Object correspondence data:
--

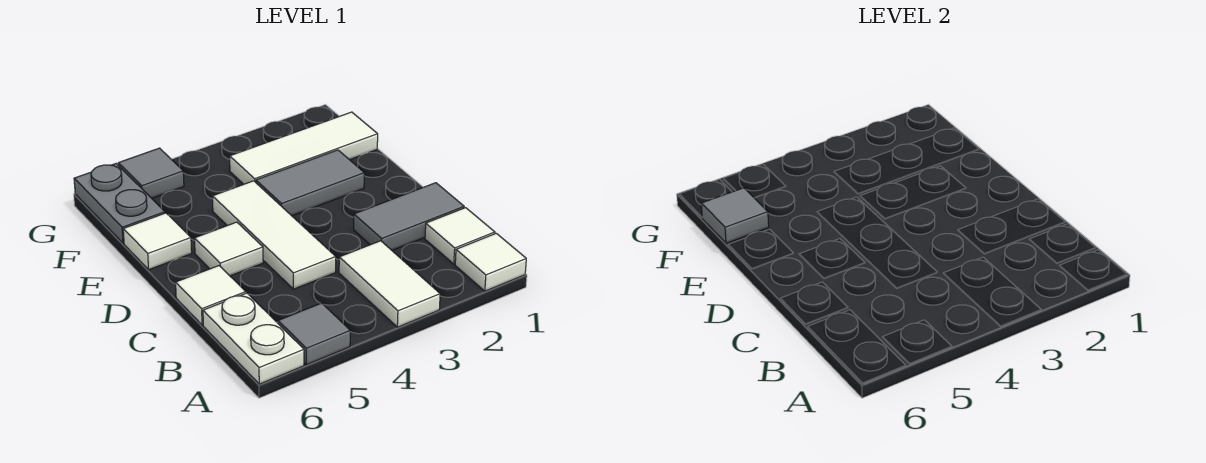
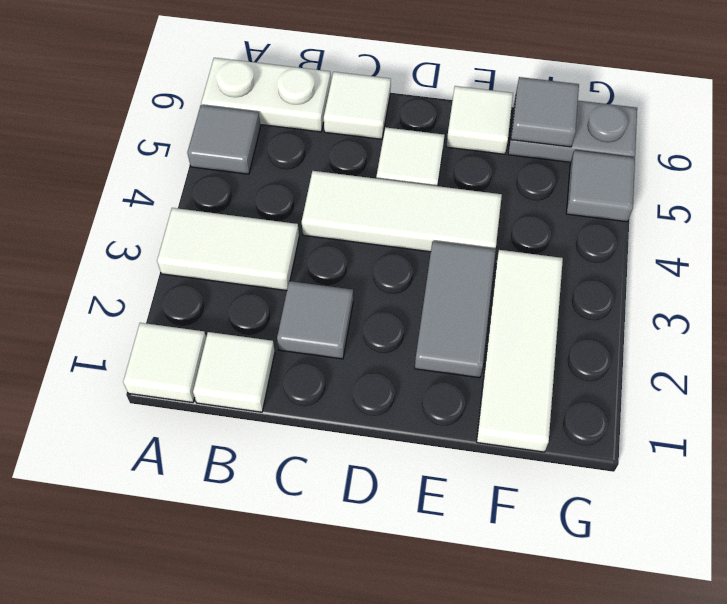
grey tile C1:C2 level 1 -> grey tile C2 level 1

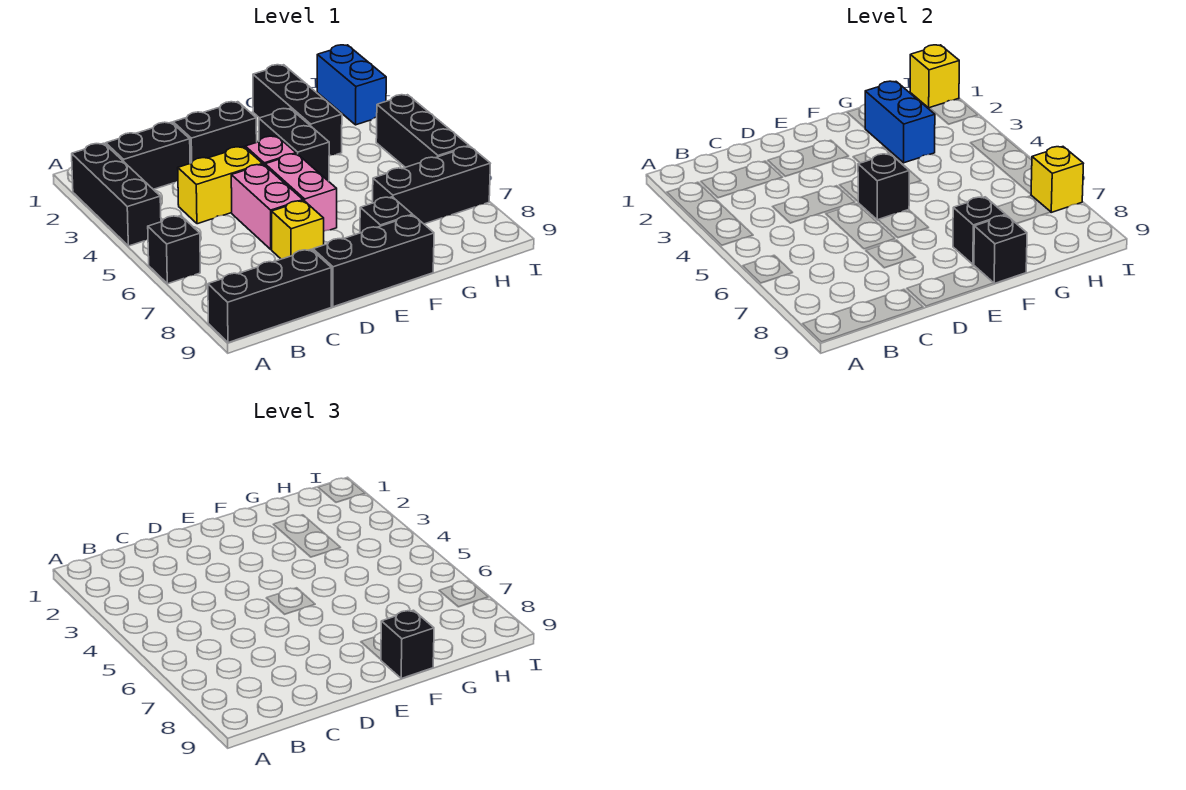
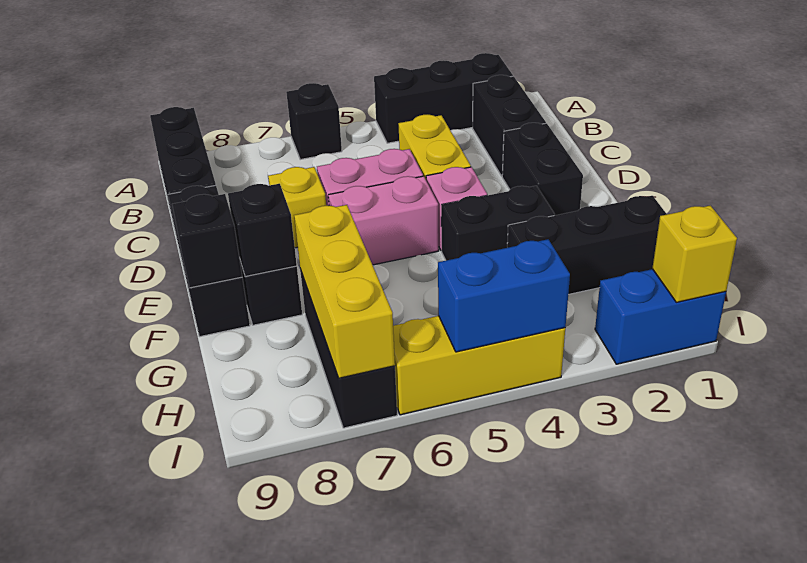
black brick E5 level 2 -> none
black brick F9 level 3 -> none
blue brick G2:G3 level 2 -> blue brick I4:I5 level 2
black brick I4:I6 level 1 -> yellow brick I4:I6 level 1
yellow brick I7 level 2 -> yellow brick G7:I7 level 2

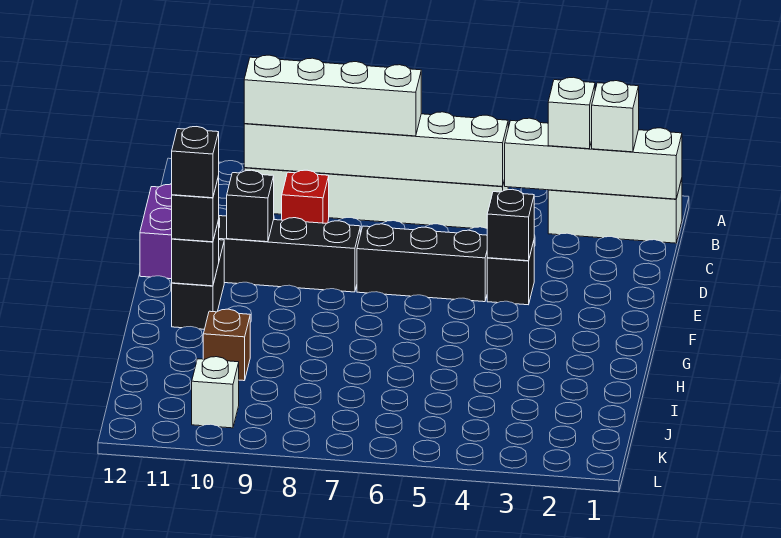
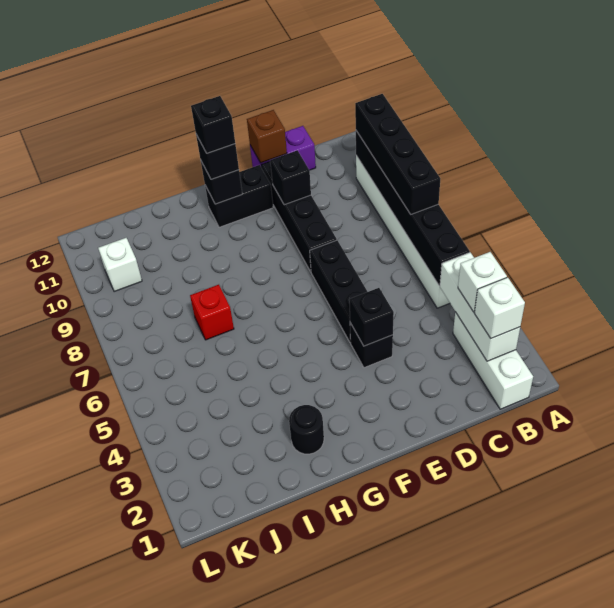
white brick B1:B4 level 2 -> white brick B2:B4 level 2
white brick B5:B10 level 2 -> black brick B5:B10 level 2
white brick B7:B10 level 3 -> black brick B7:B10 level 3
red brick C9 level 1 -> red brick I7 level 1
none -> black round brick H2 level 1
brown brick I10 level 1 -> brown brick E12 level 2

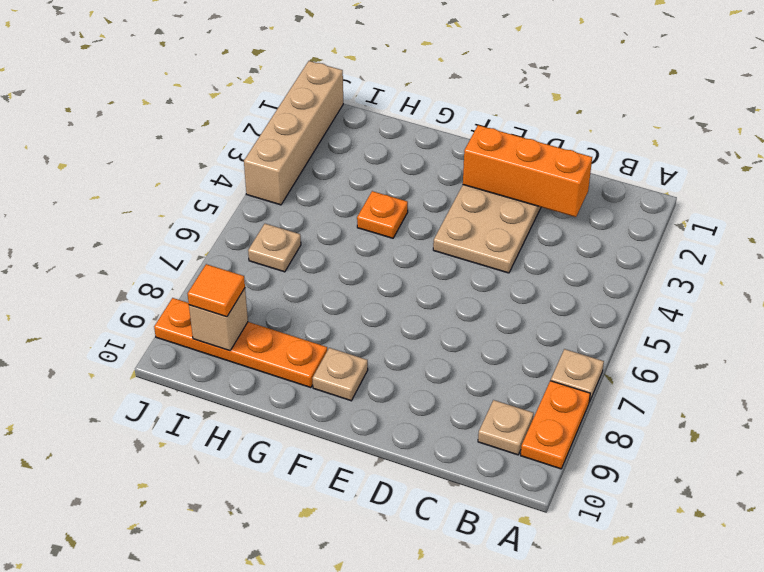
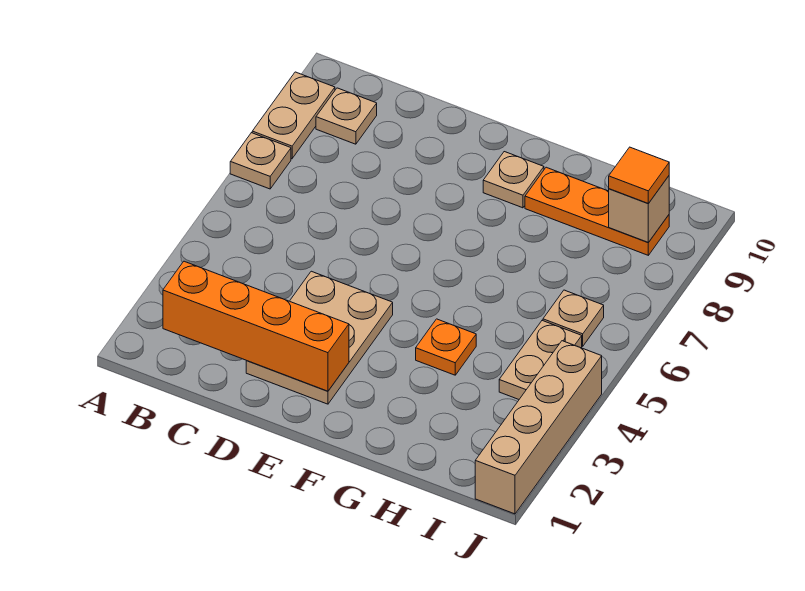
orange plate A8:A9 level 1 -> tan plate A8:A9 level 1
orange brick C2:E2 level 2 -> orange brick B2:E2 level 2
orange plate G9:J9 level 1 -> orange plate G9:I9 level 1
none -> tan plate I4:I5 level 1

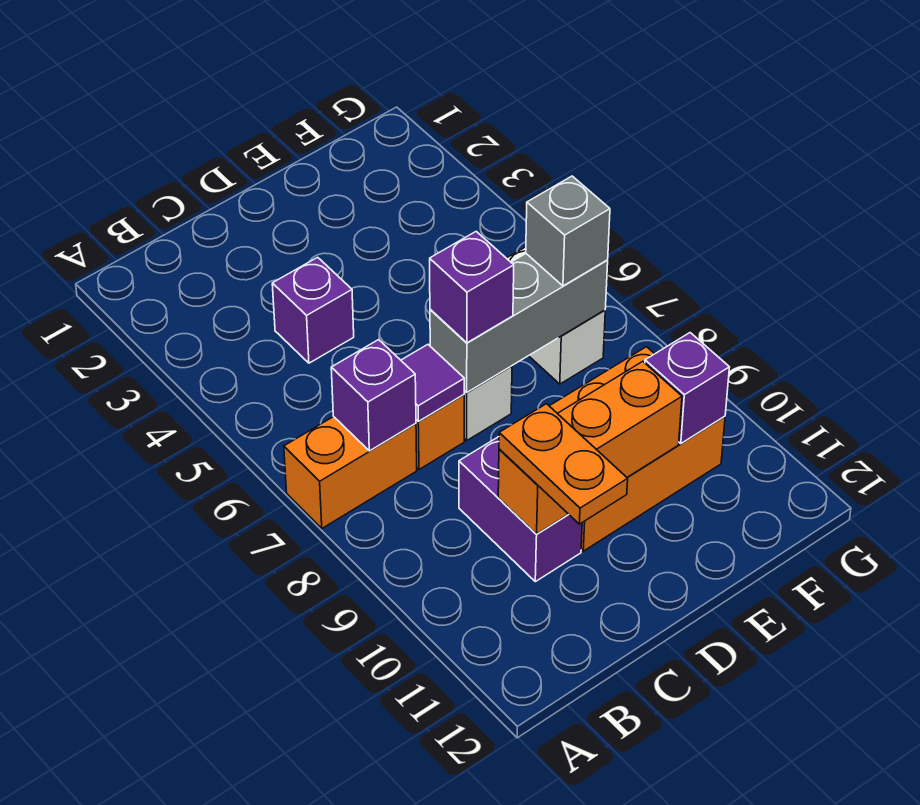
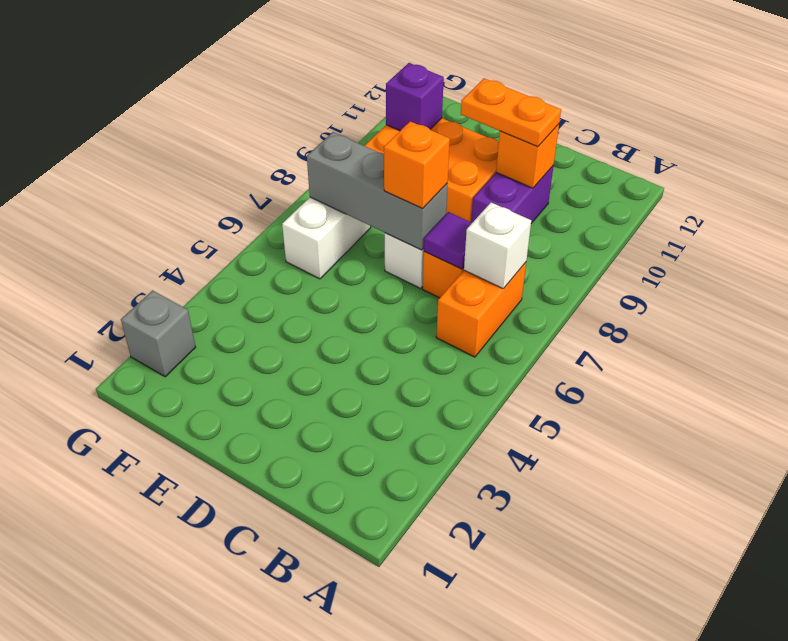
orange brick A7:B7 level 1 -> orange brick B6:B7 level 1
purple brick B7 level 2 -> white brick B7 level 2
purple brick C4 level 1 -> none
orange brick C10:E10 level 2 -> orange brick C10 level 2
orange plate C10:C11 level 3 -> orange plate C10:D10 level 3
purple brick D7 level 3 -> orange brick D7 level 3
grey brick F7 level 3 -> grey brick G2 level 1

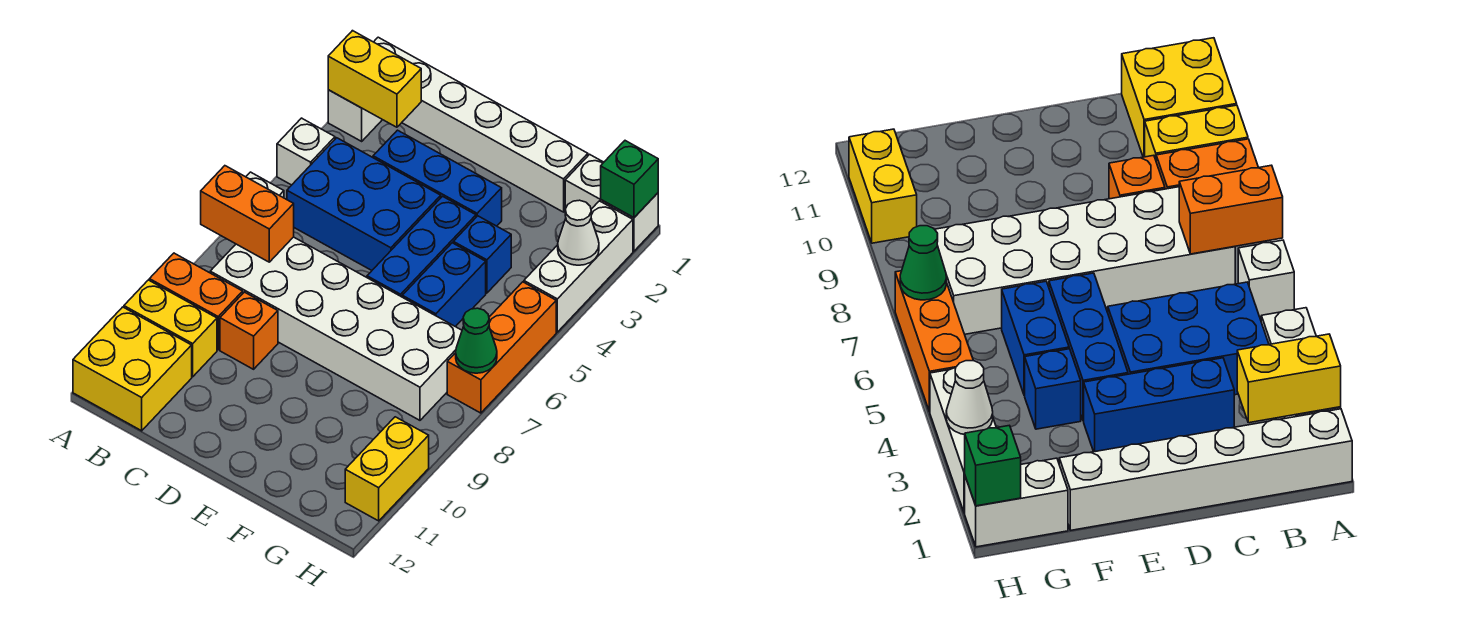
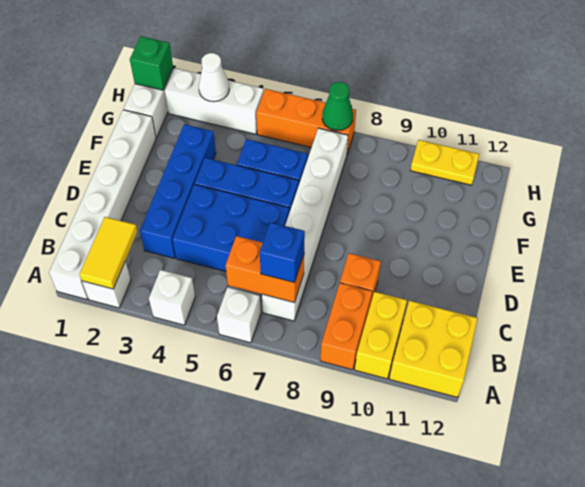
yellow brick A2:B2 level 2 -> yellow tile A2:B2 level 2
orange brick A7:B7 level 2 -> orange brick B6:B7 level 2
blue brick B4:D5 level 1 -> blue brick C4:D6 level 1
white brick B7:G8 level 1 -> white brick B7:G7 level 1
blue brick C3:E3 level 1 -> blue brick C3:F3 level 1
blue brick F4 level 1 -> blue brick B7 level 3
yellow brick H10:H11 level 1 -> yellow plate H10:H11 level 1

--

• _Problem description_:
In the answer, include exactly the lines from the top of the entries through the line containing "none -> tan plate I4:I5 level 1", and nothing else, not even the pictures.

• _Output below_:
grey tile C1:C2 level 1 -> grey tile C2 level 1

black brick E5 level 2 -> none
black brick F9 level 3 -> none
blue brick G2:G3 level 2 -> blue brick I4:I5 level 2
black brick I4:I6 level 1 -> yellow brick I4:I6 level 1
yellow brick I7 level 2 -> yellow brick G7:I7 level 2

white brick B1:B4 level 2 -> white brick B2:B4 level 2
white brick B5:B10 level 2 -> black brick B5:B10 level 2
white brick B7:B10 level 3 -> black brick B7:B10 level 3
red brick C9 level 1 -> red brick I7 level 1
none -> black round brick H2 level 1
brown brick I10 level 1 -> brown brick E12 level 2

orange plate A8:A9 level 1 -> tan plate A8:A9 level 1
orange brick C2:E2 level 2 -> orange brick B2:E2 level 2
orange plate G9:J9 level 1 -> orange plate G9:I9 level 1
none -> tan plate I4:I5 level 1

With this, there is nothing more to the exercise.